- **Exercise prompt**:
Nothing but an exact repetition of the entries should appear in the answer.

[[ Source records, beginning ]]

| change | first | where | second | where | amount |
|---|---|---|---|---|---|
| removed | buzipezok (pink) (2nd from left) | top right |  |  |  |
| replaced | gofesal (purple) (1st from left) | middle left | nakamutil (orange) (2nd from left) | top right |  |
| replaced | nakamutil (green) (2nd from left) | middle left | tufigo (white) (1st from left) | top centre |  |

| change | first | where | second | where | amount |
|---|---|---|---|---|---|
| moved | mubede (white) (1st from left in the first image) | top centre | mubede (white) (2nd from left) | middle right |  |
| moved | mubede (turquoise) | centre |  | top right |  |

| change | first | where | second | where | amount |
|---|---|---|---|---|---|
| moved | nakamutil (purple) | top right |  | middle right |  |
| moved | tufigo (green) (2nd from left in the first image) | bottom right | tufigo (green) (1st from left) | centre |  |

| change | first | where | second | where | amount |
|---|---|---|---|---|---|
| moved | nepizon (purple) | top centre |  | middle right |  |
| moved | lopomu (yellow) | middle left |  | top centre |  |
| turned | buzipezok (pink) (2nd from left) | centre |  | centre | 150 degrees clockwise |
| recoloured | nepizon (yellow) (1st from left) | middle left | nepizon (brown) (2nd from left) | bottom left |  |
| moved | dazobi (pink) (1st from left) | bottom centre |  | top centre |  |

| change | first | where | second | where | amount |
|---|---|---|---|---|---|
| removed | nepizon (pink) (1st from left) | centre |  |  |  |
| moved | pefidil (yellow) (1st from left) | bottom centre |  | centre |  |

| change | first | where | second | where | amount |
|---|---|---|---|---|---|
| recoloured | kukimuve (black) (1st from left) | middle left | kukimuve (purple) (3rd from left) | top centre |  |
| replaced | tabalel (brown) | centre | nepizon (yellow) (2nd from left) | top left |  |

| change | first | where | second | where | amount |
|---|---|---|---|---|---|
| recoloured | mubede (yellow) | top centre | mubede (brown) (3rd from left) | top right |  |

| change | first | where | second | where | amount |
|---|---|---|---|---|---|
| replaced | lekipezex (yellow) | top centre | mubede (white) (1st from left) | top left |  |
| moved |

[[ Source records, end ]]

- **Solution**:
| change | first | where | second | where | amount |
|---|---|---|---|---|---|
| removed | buzipezok (pink) (2nd from left) | top right |  |  |  |
| replaced | gofesal (purple) (1st from left) | middle left | nakamutil (orange) (2nd from left) | top right |  |
| replaced | nakamutil (green) (2nd from left) | middle left | tufigo (white) (1st from left) | top centre |  |

| change | first | where | second | where | amount |
|---|---|---|---|---|---|
| moved | mubede (white) (1st from left in the first image) | top centre | mubede (white) (2nd from left) | middle right |  |
| moved | mubede (turquoise) | centre |  | top right |  |

| change | first | where | second | where | amount |
|---|---|---|---|---|---|
| moved | nakamutil (purple) | top right |  | middle right |  |
| moved | tufigo (green) (2nd from left in the first image) | bottom right | tufigo (green) (1st from left) | centre |  |

| change | first | where | second | where | amount |
|---|---|---|---|---|---|
| moved | nepizon (purple) | top centre |  | middle right |  |
| moved | lopomu (yellow) | middle left |  | top centre |  |
| turned | buzipezok (pink) (2nd from left) | centre |  | centre | 150 degrees clockwise |
| recoloured | nepizon (yellow) (1st from left) | middle left | nepizon (brown) (2nd from left) | bottom left |  |
| moved | dazobi (pink) (1st from left) | bottom centre |  | top centre |  |

| change | first | where | second | where | amount |
|---|---|---|---|---|---|
| removed | nepizon (pink) (1st from left) | centre |  |  |  |
| moved | pefidil (yellow) (1st from left) | bottom centre |  | centre |  |

| change | first | where | second | where | amount |
|---|---|---|---|---|---|
| recoloured | kukimuve (black) (1st from left) | middle left | kukimuve (purple) (3rd from left) | top centre |  |
| replaced | tabalel (brown) | centre | nepizon (yellow) (2nd from left) | top left |  |

| change | first | where | second | where | amount |
|---|---|---|---|---|---|
| recoloured | mubede (yellow) | top centre | mubede (brown) (3rd from left) | top right |  |

| change | first | where | second | where | amount |
|---|---|---|---|---|---|
| replaced | lekipezex (yellow) | top centre | mubede (white) (1st from left) | top left |  |
| moved |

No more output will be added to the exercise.